◆ **Record excerpts**
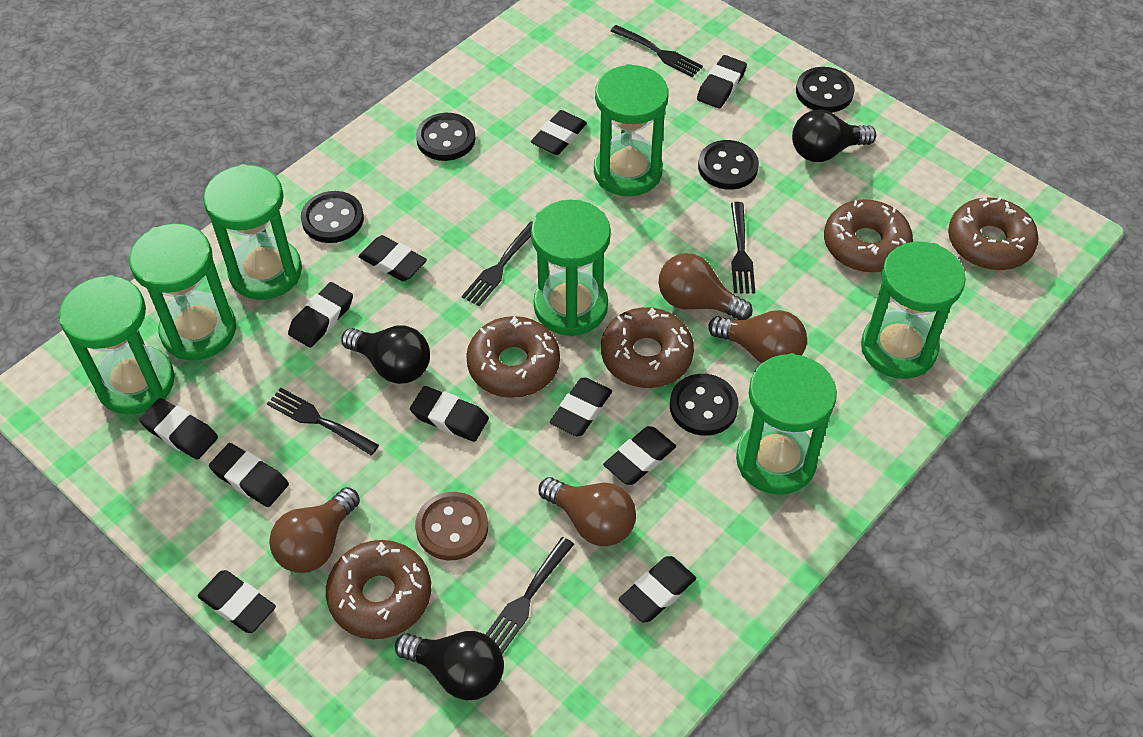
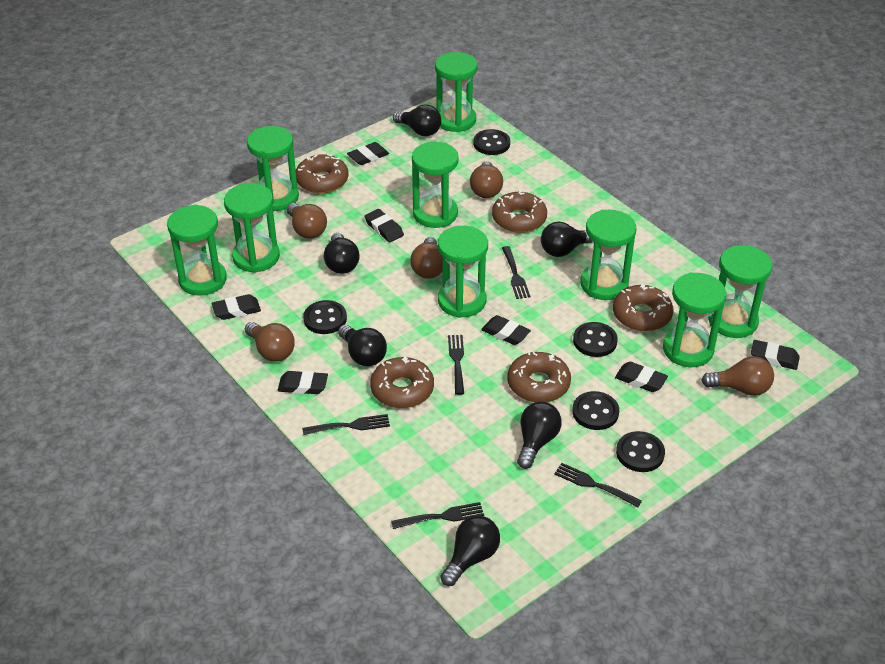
black eraser: [139,398,218,460] [198,570,276,633] [209,443,289,507] [288,282,353,348] [358,235,427,282] [410,386,489,442] [531,110,587,155] [550,378,612,436] [603,426,676,485] [619,556,696,623] [697,55,747,109] = 11 -> [212,294,261,320] [278,371,328,394] [347,142,389,165] [364,209,404,242] [481,315,531,345] [615,362,668,392] [751,340,800,370] = 7
black light bulb: [341,326,430,384] [395,631,504,700] [792,110,876,162] = 3 -> [324,233,360,274] [338,325,387,366] [393,104,441,136] [440,516,500,586] [517,401,562,469] [541,222,593,257] = 6
brown button: [415,492,488,560] = 1 -> none = 0
brown light bulb: [269,487,360,573] [539,477,636,546] [658,253,752,320] [708,310,807,363] = 4 -> [245,322,295,361] [287,203,327,239] [410,237,443,279] [470,161,503,198] [701,356,774,396] = 5
green hourglass: [59,275,175,414] [129,224,236,360] [203,164,302,300] [531,200,611,337] [594,64,669,196] [736,353,837,495] [861,242,966,379] = 7 -> [167,204,227,296] [224,183,280,273] [247,126,299,211] [412,142,459,228] [435,52,477,132] [438,226,488,318] [580,210,636,300] [663,272,726,367] [708,245,772,338] = 9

◆ **Task directions**
Identify every line above with the string "bulb" in it. Copy those lines.

◆ **Task solution**
black light bulb: [341,326,430,384] [395,631,504,700] [792,110,876,162] = 3 -> [324,233,360,274] [338,325,387,366] [393,104,441,136] [440,516,500,586] [517,401,562,469] [541,222,593,257] = 6
brown light bulb: [269,487,360,573] [539,477,636,546] [658,253,752,320] [708,310,807,363] = 4 -> [245,322,295,361] [287,203,327,239] [410,237,443,279] [470,161,503,198] [701,356,774,396] = 5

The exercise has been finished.